═════ Input
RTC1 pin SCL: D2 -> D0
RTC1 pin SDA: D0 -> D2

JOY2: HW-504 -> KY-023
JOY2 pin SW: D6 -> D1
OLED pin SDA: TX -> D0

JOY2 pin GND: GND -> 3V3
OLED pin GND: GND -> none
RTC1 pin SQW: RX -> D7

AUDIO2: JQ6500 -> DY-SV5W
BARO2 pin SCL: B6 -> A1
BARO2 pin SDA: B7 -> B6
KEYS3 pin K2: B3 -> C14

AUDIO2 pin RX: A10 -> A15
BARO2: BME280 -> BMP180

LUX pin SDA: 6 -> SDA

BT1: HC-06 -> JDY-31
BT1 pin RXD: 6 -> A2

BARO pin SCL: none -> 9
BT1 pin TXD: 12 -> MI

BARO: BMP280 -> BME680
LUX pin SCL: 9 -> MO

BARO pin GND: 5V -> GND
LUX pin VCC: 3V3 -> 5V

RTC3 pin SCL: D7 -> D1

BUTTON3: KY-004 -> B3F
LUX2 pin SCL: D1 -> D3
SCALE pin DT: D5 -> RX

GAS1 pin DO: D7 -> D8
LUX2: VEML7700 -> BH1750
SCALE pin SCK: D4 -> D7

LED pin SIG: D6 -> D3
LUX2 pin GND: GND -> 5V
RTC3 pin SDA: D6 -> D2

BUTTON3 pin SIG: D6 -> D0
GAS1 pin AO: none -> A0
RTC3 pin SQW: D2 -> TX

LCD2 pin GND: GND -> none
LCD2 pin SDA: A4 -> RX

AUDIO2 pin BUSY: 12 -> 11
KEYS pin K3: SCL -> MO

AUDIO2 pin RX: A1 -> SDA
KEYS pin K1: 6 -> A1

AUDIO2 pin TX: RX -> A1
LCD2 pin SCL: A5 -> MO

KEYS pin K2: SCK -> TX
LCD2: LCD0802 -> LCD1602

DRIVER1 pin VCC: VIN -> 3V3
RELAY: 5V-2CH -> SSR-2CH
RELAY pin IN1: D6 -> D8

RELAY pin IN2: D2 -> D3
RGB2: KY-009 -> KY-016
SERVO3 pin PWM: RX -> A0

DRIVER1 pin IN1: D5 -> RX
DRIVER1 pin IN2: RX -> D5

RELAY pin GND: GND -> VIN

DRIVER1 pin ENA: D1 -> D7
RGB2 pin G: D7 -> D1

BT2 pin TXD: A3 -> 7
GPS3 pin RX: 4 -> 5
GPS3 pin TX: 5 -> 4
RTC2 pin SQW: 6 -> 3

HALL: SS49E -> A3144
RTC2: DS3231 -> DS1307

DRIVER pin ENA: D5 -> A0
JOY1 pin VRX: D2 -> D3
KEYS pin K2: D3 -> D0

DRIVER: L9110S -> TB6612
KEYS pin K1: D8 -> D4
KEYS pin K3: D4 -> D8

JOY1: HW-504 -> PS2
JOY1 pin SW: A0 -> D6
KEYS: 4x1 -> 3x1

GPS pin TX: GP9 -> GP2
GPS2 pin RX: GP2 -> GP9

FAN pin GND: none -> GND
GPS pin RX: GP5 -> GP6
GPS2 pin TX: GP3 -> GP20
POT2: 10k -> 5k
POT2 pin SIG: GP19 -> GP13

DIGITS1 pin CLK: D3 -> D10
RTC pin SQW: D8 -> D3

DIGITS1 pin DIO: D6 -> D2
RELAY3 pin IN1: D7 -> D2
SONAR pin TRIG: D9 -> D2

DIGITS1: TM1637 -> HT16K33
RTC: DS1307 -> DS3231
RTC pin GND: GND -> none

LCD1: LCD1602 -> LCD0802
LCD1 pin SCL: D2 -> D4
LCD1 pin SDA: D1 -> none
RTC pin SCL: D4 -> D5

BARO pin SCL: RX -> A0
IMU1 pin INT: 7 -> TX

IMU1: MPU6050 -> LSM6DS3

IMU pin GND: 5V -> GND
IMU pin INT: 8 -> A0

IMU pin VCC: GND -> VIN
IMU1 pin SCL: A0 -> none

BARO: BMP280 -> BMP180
══════════
● Instructions for the task:
Reproduce the lines above, beginning at the line with "GAS1 pin DO: D7 -> D8" and stopping after the line with "POT2 pin SIG: GP19 -> GP13", exactly as they are.

● Result for this task:
GAS1 pin DO: D7 -> D8
LUX2: VEML7700 -> BH1750
SCALE pin SCK: D4 -> D7

LED pin SIG: D6 -> D3
LUX2 pin GND: GND -> 5V
RTC3 pin SDA: D6 -> D2

BUTTON3 pin SIG: D6 -> D0
GAS1 pin AO: none -> A0
RTC3 pin SQW: D2 -> TX

LCD2 pin GND: GND -> none
LCD2 pin SDA: A4 -> RX

AUDIO2 pin BUSY: 12 -> 11
KEYS pin K3: SCL -> MO

AUDIO2 pin RX: A1 -> SDA
KEYS pin K1: 6 -> A1

AUDIO2 pin TX: RX -> A1
LCD2 pin SCL: A5 -> MO

KEYS pin K2: SCK -> TX
LCD2: LCD0802 -> LCD1602

DRIVER1 pin VCC: VIN -> 3V3
RELAY: 5V-2CH -> SSR-2CH
RELAY pin IN1: D6 -> D8

RELAY pin IN2: D2 -> D3
RGB2: KY-009 -> KY-016
SERVO3 pin PWM: RX -> A0

DRIVER1 pin IN1: D5 -> RX
DRIVER1 pin IN2: RX -> D5

RELAY pin GND: GND -> VIN

DRIVER1 pin ENA: D1 -> D7
RGB2 pin G: D7 -> D1

BT2 pin TXD: A3 -> 7
GPS3 pin RX: 4 -> 5
GPS3 pin TX: 5 -> 4
RTC2 pin SQW: 6 -> 3

HALL: SS49E -> A3144
RTC2: DS3231 -> DS1307

DRIVER pin ENA: D5 -> A0
JOY1 pin VRX: D2 -> D3
KEYS pin K2: D3 -> D0

DRIVER: L9110S -> TB6612
KEYS pin K1: D8 -> D4
KEYS pin K3: D4 -> D8

JOY1: HW-504 -> PS2
JOY1 pin SW: A0 -> D6
KEYS: 4x1 -> 3x1

GPS pin TX: GP9 -> GP2
GPS2 pin RX: GP2 -> GP9

FAN pin GND: none -> GND
GPS pin RX: GP5 -> GP6
GPS2 pin TX: GP3 -> GP20
POT2: 10k -> 5k
POT2 pin SIG: GP19 -> GP13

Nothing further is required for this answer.